→ **Exercise**:
Reproduce the whole listing, character for character.

----

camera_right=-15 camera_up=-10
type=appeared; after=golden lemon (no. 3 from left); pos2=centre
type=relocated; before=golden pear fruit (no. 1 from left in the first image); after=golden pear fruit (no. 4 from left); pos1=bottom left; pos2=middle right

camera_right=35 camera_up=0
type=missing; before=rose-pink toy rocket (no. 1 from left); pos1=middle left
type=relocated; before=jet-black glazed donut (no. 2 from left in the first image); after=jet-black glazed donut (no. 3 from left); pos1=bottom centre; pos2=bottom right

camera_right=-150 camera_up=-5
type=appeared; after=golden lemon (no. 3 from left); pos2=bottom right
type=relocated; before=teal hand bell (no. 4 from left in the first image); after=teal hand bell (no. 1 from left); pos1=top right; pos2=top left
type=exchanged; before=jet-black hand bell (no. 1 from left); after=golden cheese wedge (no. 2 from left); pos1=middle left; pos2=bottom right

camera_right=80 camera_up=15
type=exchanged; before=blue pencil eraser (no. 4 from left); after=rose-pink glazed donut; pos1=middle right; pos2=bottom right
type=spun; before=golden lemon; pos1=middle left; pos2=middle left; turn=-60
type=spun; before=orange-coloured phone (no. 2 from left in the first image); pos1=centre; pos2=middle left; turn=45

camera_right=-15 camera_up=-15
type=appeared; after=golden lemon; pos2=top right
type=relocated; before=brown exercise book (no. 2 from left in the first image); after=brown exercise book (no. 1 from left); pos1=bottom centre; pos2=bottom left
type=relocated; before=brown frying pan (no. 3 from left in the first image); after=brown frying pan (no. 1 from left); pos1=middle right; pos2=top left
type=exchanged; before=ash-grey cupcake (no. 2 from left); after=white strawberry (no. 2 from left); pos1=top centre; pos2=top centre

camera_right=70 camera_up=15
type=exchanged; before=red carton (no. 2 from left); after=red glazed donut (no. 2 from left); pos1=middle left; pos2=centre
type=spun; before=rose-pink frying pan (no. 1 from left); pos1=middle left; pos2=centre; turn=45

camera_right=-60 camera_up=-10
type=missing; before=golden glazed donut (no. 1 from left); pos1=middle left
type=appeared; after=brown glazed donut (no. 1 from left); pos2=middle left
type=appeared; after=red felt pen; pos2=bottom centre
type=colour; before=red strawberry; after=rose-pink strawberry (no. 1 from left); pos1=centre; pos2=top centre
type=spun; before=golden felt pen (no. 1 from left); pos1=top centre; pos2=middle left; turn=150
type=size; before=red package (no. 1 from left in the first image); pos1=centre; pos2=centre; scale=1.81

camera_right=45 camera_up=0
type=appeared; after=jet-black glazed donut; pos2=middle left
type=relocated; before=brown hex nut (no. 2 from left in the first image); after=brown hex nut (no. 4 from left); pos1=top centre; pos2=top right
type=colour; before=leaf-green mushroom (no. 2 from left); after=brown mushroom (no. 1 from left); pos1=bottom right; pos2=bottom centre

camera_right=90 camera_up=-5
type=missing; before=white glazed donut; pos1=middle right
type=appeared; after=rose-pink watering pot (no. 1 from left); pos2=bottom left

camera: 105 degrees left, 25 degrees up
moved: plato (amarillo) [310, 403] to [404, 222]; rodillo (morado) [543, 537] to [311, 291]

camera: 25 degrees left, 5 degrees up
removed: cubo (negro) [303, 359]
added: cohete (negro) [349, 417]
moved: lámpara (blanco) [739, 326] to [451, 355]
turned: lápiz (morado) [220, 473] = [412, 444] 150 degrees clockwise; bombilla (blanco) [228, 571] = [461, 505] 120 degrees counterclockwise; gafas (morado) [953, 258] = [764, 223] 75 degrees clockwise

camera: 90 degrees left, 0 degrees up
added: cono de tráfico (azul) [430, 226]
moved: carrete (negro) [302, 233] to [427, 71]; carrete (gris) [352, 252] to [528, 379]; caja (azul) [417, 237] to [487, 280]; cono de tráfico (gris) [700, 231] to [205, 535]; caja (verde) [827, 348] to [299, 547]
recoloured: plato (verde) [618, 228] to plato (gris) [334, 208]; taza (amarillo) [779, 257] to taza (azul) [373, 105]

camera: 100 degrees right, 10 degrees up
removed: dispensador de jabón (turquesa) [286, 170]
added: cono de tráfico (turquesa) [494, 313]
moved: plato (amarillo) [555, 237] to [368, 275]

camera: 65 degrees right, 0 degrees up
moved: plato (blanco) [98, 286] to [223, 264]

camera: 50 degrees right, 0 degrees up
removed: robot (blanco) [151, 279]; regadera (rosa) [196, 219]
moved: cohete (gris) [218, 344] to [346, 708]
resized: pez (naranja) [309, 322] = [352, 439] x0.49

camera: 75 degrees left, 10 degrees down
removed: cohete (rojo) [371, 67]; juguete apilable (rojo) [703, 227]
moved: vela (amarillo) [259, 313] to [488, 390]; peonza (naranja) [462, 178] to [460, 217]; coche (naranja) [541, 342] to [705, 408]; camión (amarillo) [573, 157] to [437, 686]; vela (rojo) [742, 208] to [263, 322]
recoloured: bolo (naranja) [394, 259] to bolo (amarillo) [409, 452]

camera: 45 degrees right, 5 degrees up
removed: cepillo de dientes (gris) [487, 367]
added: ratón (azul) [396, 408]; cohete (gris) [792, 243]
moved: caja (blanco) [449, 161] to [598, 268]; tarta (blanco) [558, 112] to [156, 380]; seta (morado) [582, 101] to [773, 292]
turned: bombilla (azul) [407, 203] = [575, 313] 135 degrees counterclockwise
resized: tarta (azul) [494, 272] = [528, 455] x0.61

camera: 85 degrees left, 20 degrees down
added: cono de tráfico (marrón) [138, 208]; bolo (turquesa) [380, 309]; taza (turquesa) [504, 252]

----

→ **Your solution**:
camera_right=-15 camera_up=-10
type=appeared; after=golden lemon (no. 3 from left); pos2=centre
type=relocated; before=golden pear fruit (no. 1 from left in the first image); after=golden pear fruit (no. 4 from left); pos1=bottom left; pos2=middle right

camera_right=35 camera_up=0
type=missing; before=rose-pink toy rocket (no. 1 from left); pos1=middle left
type=relocated; before=jet-black glazed donut (no. 2 from left in the first image); after=jet-black glazed donut (no. 3 from left); pos1=bottom centre; pos2=bottom right

camera_right=-150 camera_up=-5
type=appeared; after=golden lemon (no. 3 from left); pos2=bottom right
type=relocated; before=teal hand bell (no. 4 from left in the first image); after=teal hand bell (no. 1 from left); pos1=top right; pos2=top left
type=exchanged; before=jet-black hand bell (no. 1 from left); after=golden cheese wedge (no. 2 from left); pos1=middle left; pos2=bottom right

camera_right=80 camera_up=15
type=exchanged; before=blue pencil eraser (no. 4 from left); after=rose-pink glazed donut; pos1=middle right; pos2=bottom right
type=spun; before=golden lemon; pos1=middle left; pos2=middle left; turn=-60
type=spun; before=orange-coloured phone (no. 2 from left in the first image); pos1=centre; pos2=middle left; turn=45

camera_right=-15 camera_up=-15
type=appeared; after=golden lemon; pos2=top right
type=relocated; before=brown exercise book (no. 2 from left in the first image); after=brown exercise book (no. 1 from left); pos1=bottom centre; pos2=bottom left
type=relocated; before=brown frying pan (no. 3 from left in the first image); after=brown frying pan (no. 1 from left); pos1=middle right; pos2=top left
type=exchanged; before=ash-grey cupcake (no. 2 from left); after=white strawberry (no. 2 from left); pos1=top centre; pos2=top centre

camera_right=70 camera_up=15
type=exchanged; before=red carton (no. 2 from left); after=red glazed donut (no. 2 from left); pos1=middle left; pos2=centre
type=spun; before=rose-pink frying pan (no. 1 from left); pos1=middle left; pos2=centre; turn=45

camera_right=-60 camera_up=-10
type=missing; before=golden glazed donut (no. 1 from left); pos1=middle left
type=appeared; after=brown glazed donut (no. 1 from left); pos2=middle left
type=appeared; after=red felt pen; pos2=bottom centre
type=colour; before=red strawberry; after=rose-pink strawberry (no. 1 from left); pos1=centre; pos2=top centre
type=spun; before=golden felt pen (no. 1 from left); pos1=top centre; pos2=middle left; turn=150
type=size; before=red package (no. 1 from left in the first image); pos1=centre; pos2=centre; scale=1.81

camera_right=45 camera_up=0
type=appeared; after=jet-black glazed donut; pos2=middle left
type=relocated; before=brown hex nut (no. 2 from left in the first image); after=brown hex nut (no. 4 from left); pos1=top centre; pos2=top right
type=colour; before=leaf-green mushroom (no. 2 from left); after=brown mushroom (no. 1 from left); pos1=bottom right; pos2=bottom centre

camera_right=90 camera_up=-5
type=missing; before=white glazed donut; pos1=middle right
type=appeared; after=rose-pink watering pot (no. 1 from left); pos2=bottom left

camera: 105 degrees left, 25 degrees up
moved: plato (amarillo) [310, 403] to [404, 222]; rodillo (morado) [543, 537] to [311, 291]

camera: 25 degrees left, 5 degrees up
removed: cubo (negro) [303, 359]
added: cohete (negro) [349, 417]
moved: lámpara (blanco) [739, 326] to [451, 355]
turned: lápiz (morado) [220, 473] = [412, 444] 150 degrees clockwise; bombilla (blanco) [228, 571] = [461, 505] 120 degrees counterclockwise; gafas (morado) [953, 258] = [764, 223] 75 degrees clockwise

camera: 90 degrees left, 0 degrees up
added: cono de tráfico (azul) [430, 226]
moved: carrete (negro) [302, 233] to [427, 71]; carrete (gris) [352, 252] to [528, 379]; caja (azul) [417, 237] to [487, 280]; cono de tráfico (gris) [700, 231] to [205, 535]; caja (verde) [827, 348] to [299, 547]
recoloured: plato (verde) [618, 228] to plato (gris) [334, 208]; taza (amarillo) [779, 257] to taza (azul) [373, 105]

camera: 100 degrees right, 10 degrees up
removed: dispensador de jabón (turquesa) [286, 170]
added: cono de tráfico (turquesa) [494, 313]
moved: plato (amarillo) [555, 237] to [368, 275]

camera: 65 degrees right, 0 degrees up
moved: plato (blanco) [98, 286] to [223, 264]

camera: 50 degrees right, 0 degrees up
removed: robot (blanco) [151, 279]; regadera (rosa) [196, 219]
moved: cohete (gris) [218, 344] to [346, 708]
resized: pez (naranja) [309, 322] = [352, 439] x0.49

camera: 75 degrees left, 10 degrees down
removed: cohete (rojo) [371, 67]; juguete apilable (rojo) [703, 227]
moved: vela (amarillo) [259, 313] to [488, 390]; peonza (naranja) [462, 178] to [460, 217]; coche (naranja) [541, 342] to [705, 408]; camión (amarillo) [573, 157] to [437, 686]; vela (rojo) [742, 208] to [263, 322]
recoloured: bolo (naranja) [394, 259] to bolo (amarillo) [409, 452]

camera: 45 degrees right, 5 degrees up
removed: cepillo de dientes (gris) [487, 367]
added: ratón (azul) [396, 408]; cohete (gris) [792, 243]
moved: caja (blanco) [449, 161] to [598, 268]; tarta (blanco) [558, 112] to [156, 380]; seta (morado) [582, 101] to [773, 292]
turned: bombilla (azul) [407, 203] = [575, 313] 135 degrees counterclockwise
resized: tarta (azul) [494, 272] = [528, 455] x0.61

camera: 85 degrees left, 20 degrees down
added: cono de tráfico (marrón) [138, 208]; bolo (turquesa) [380, 309]; taza (turquesa) [504, 252]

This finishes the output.